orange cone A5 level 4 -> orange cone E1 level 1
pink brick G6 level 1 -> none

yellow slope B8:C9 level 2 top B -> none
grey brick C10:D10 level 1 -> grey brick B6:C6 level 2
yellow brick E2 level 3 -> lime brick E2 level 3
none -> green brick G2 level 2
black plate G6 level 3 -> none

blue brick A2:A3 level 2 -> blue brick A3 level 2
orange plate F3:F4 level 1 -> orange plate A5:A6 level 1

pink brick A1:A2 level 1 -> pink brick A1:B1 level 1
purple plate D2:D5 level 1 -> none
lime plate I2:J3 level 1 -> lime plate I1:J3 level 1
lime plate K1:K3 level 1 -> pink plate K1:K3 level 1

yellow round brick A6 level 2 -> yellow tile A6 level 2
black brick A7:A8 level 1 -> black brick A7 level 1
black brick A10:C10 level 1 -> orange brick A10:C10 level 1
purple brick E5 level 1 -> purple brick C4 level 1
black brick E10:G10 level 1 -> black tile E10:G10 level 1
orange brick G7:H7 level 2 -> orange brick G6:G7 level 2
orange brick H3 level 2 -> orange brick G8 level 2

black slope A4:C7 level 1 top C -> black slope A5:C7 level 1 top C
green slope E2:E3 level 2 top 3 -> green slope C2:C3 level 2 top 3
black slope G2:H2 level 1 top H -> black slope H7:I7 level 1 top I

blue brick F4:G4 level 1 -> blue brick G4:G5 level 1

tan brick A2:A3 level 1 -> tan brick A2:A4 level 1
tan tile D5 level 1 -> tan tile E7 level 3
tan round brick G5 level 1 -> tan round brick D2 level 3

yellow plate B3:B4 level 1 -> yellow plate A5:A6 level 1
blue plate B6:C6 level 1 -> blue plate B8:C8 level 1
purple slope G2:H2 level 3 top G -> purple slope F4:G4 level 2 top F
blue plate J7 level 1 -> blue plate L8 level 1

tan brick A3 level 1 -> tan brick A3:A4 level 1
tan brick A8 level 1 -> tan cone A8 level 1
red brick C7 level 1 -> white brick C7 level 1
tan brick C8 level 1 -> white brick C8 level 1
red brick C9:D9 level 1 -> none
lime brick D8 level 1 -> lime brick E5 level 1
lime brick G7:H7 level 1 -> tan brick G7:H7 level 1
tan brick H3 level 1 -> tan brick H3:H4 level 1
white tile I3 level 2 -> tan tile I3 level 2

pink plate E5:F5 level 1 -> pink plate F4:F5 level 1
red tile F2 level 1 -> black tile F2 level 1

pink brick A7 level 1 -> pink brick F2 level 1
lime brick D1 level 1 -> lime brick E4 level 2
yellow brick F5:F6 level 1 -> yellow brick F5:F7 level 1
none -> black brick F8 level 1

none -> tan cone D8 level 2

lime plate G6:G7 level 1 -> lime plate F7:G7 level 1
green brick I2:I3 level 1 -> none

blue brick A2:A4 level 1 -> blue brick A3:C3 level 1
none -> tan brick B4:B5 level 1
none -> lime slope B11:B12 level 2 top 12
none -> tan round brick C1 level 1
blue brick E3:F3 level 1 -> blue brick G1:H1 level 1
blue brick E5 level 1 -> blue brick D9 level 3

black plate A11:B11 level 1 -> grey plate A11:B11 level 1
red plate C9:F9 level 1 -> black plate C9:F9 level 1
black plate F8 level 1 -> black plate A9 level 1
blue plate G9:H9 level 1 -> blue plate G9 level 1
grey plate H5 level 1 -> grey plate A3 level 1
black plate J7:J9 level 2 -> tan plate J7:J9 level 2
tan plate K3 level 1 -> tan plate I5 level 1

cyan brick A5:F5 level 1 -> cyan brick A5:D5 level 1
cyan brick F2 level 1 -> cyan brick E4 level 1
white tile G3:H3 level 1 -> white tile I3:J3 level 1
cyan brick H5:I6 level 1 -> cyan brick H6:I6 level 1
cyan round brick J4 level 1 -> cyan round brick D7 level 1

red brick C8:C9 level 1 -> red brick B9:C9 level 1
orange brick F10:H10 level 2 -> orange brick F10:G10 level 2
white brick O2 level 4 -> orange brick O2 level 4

——

PROBLEM TO SOLVE — Write down every line of the data above that includes the string "tile".

REPLY —
yellow round brick A6 level 2 -> yellow tile A6 level 2
black brick E10:G10 level 1 -> black tile E10:G10 level 1
tan tile D5 level 1 -> tan tile E7 level 3
white tile I3 level 2 -> tan tile I3 level 2
red tile F2 level 1 -> black tile F2 level 1
white tile G3:H3 level 1 -> white tile I3:J3 level 1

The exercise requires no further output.